▶ EXERCISE DETAILS
Swap every "silver metallic pole at right" in the lines below for "steel lamp post at right", leaving everything else unchanged. Reproduce the lines without the pictures.

▶ Records from a data source
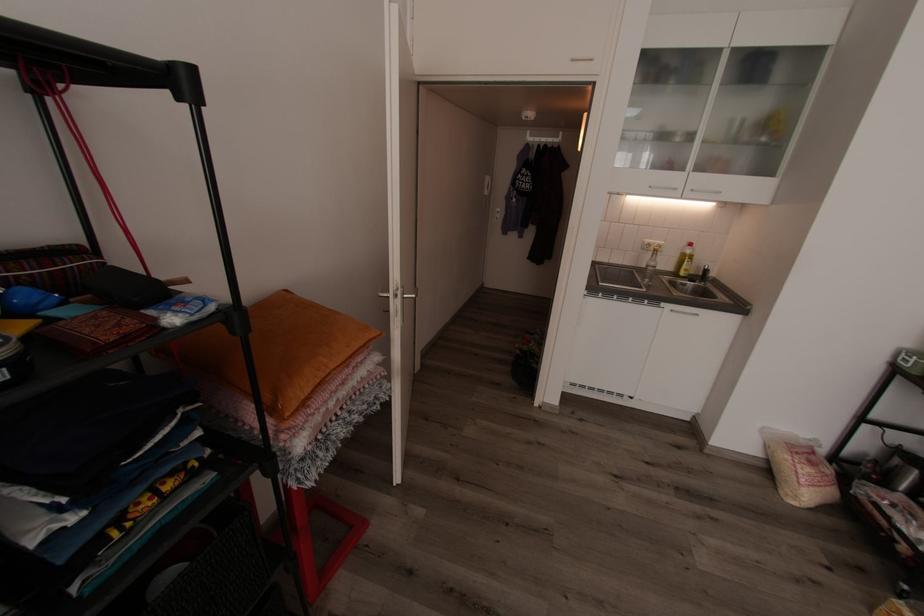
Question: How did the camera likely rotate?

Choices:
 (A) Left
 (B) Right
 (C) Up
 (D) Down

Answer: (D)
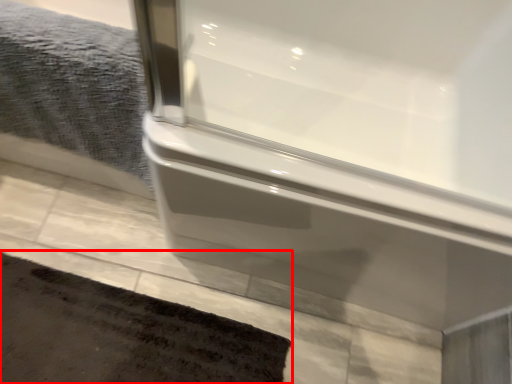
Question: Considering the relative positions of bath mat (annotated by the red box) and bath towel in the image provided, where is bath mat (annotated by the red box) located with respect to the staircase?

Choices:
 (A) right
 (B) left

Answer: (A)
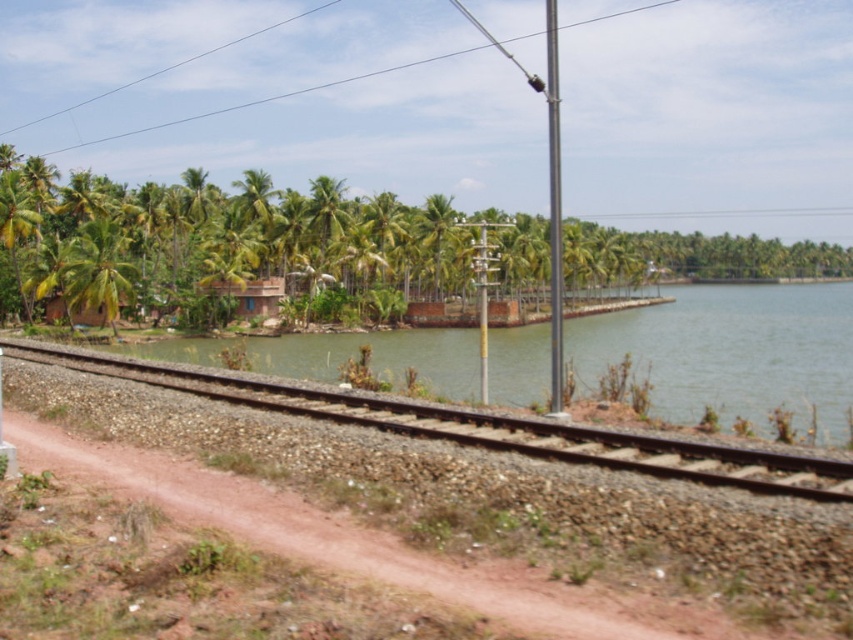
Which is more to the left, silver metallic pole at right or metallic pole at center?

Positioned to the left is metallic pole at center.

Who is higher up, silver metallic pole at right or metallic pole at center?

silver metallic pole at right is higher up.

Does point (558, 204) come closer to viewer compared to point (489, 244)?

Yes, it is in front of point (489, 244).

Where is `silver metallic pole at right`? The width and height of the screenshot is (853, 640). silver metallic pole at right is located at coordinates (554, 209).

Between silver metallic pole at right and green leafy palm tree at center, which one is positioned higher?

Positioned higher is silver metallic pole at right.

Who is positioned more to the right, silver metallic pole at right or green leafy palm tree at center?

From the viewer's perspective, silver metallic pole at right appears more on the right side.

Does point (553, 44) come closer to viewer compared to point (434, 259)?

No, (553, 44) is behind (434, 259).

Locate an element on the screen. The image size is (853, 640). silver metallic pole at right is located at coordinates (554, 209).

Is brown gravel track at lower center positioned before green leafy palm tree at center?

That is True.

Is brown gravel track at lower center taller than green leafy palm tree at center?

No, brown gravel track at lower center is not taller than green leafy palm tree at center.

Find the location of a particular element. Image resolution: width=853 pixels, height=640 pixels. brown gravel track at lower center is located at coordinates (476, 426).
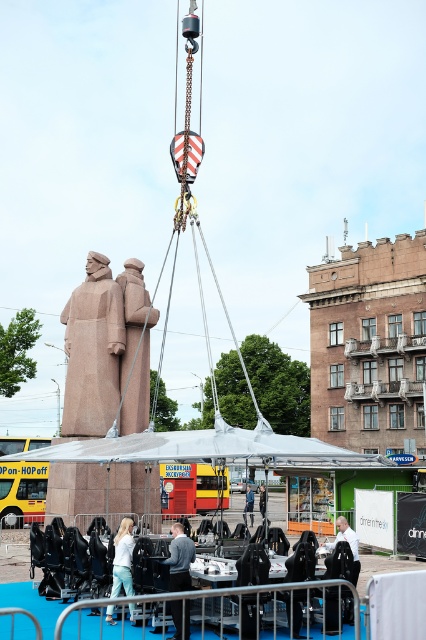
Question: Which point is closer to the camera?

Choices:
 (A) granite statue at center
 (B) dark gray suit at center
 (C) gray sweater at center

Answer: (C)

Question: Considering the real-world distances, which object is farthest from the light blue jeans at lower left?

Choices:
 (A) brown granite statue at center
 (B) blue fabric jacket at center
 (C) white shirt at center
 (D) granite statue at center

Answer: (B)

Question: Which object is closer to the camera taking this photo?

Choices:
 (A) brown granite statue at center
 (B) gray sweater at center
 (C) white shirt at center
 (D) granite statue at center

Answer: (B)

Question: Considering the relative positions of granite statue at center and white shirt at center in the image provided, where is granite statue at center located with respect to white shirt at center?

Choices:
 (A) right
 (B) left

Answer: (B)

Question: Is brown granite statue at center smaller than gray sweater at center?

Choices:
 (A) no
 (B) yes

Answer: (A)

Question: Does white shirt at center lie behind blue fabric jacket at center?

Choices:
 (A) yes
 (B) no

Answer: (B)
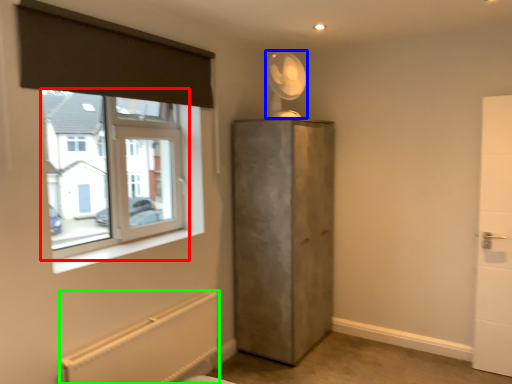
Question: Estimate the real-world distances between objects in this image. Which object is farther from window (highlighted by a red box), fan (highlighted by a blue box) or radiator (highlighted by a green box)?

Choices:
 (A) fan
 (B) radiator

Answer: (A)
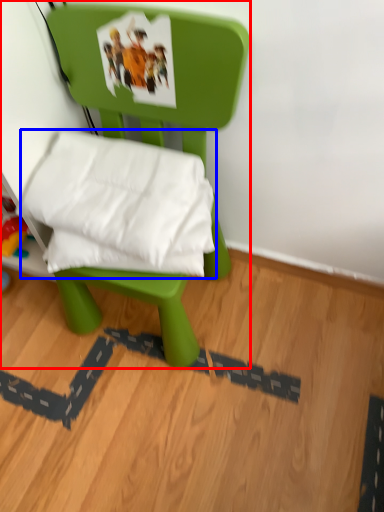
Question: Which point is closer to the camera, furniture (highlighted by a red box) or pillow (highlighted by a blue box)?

▶ YOUR RESPONSE
Question: How did the camera likely rotate?

Choices:
 (A) Left
 (B) Right
 (C) Up
 (D) Down

Answer: (D)
Question: Considering the relative positions of bath mat (annotated by the red box) and bath towel in the image provided, where is bath mat (annotated by the red box) located with respect to the staircase?

Choices:
 (A) right
 (B) left

Answer: (A)
Which is more to the left, steel lamp post at right or metallic pole at center?

Positioned to the left is metallic pole at center.

Who is higher up, steel lamp post at right or metallic pole at center?

steel lamp post at right is higher up.

Does point (558, 204) come closer to viewer compared to point (489, 244)?

Yes, it is in front of point (489, 244).

Where is `steel lamp post at right`? The width and height of the screenshot is (853, 640). steel lamp post at right is located at coordinates (554, 209).

Between steel lamp post at right and green leafy palm tree at center, which one is positioned higher?

Positioned higher is steel lamp post at right.

Who is positioned more to the right, steel lamp post at right or green leafy palm tree at center?

From the viewer's perspective, steel lamp post at right appears more on the right side.

Does point (553, 44) come closer to viewer compared to point (434, 259)?

No, (553, 44) is behind (434, 259).

Locate an element on the screen. The image size is (853, 640). steel lamp post at right is located at coordinates (554, 209).

Is brown gravel track at lower center positioned before green leafy palm tree at center?

That is True.

Is brown gravel track at lower center taller than green leafy palm tree at center?

No, brown gravel track at lower center is not taller than green leafy palm tree at center.

Find the location of a particular element. Image resolution: width=853 pixels, height=640 pixels. brown gravel track at lower center is located at coordinates (476, 426).
Question: Which point is closer to the camera?

Choices:
 (A) granite statue at center
 (B) dark gray suit at center
 (C) gray sweater at center

Answer: (C)

Question: Considering the real-world distances, which object is farthest from the light blue jeans at lower left?

Choices:
 (A) brown granite statue at center
 (B) blue fabric jacket at center
 (C) white shirt at center
 (D) granite statue at center

Answer: (B)

Question: Which object is closer to the camera taking this photo?

Choices:
 (A) brown granite statue at center
 (B) gray sweater at center
 (C) white shirt at center
 (D) granite statue at center

Answer: (B)

Question: Considering the relative positions of granite statue at center and white shirt at center in the image provided, where is granite statue at center located with respect to white shirt at center?

Choices:
 (A) right
 (B) left

Answer: (B)

Question: Is brown granite statue at center smaller than gray sweater at center?

Choices:
 (A) no
 (B) yes

Answer: (A)

Question: Does white shirt at center lie behind blue fabric jacket at center?

Choices:
 (A) yes
 (B) no

Answer: (B)
Question: Estimate the real-world distances between objects in this image. Which object is farther from window (highlighted by a red box), fan (highlighted by a blue box) or radiator (highlighted by a green box)?

Choices:
 (A) fan
 (B) radiator

Answer: (A)
Question: Which point is closer to the camera, furniture (highlighted by a red box) or pillow (highlighted by a blue box)?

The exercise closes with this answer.